Stored data entries:
+-------+

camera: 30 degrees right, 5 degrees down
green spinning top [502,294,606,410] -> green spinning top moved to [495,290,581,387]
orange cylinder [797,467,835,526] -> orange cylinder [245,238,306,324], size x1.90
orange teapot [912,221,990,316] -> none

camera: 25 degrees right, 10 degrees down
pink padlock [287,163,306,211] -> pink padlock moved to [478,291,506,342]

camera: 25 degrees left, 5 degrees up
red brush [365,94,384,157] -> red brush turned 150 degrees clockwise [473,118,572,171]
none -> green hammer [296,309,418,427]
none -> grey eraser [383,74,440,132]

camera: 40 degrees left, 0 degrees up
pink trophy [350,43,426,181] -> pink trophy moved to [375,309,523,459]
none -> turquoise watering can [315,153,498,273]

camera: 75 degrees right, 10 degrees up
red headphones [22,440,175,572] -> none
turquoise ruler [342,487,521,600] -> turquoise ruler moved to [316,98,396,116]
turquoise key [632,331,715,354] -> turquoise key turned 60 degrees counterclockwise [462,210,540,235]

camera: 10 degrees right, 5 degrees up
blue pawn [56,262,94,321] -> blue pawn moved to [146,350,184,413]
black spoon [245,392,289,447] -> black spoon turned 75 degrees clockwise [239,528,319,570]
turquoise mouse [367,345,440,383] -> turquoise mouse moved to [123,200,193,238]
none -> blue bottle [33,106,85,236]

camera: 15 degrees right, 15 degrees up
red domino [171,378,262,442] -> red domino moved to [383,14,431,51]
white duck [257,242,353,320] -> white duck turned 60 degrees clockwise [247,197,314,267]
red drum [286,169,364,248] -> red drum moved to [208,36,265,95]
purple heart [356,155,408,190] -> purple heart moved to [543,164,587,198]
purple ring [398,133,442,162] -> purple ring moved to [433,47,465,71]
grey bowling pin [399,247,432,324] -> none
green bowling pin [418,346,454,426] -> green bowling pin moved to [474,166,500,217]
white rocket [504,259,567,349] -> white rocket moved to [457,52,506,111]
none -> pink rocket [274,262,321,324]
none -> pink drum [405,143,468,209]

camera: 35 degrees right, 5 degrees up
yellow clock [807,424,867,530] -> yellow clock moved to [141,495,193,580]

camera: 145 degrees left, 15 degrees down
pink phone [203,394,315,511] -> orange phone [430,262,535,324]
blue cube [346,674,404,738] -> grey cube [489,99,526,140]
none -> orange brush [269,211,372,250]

+-------+

Aim of the exercise
In the entries above, find the line holding "none -> turquoise" and the line holding "blue pawn [56,262,94,321]"; print both of them and every line between, exactly, and nothing else.

Output of the task
none -> turquoise watering can [315,153,498,273]

camera: 75 degrees right, 10 degrees up
red headphones [22,440,175,572] -> none
turquoise ruler [342,487,521,600] -> turquoise ruler moved to [316,98,396,116]
turquoise key [632,331,715,354] -> turquoise key turned 60 degrees counterclockwise [462,210,540,235]

camera: 10 degrees right, 5 degrees up
blue pawn [56,262,94,321] -> blue pawn moved to [146,350,184,413]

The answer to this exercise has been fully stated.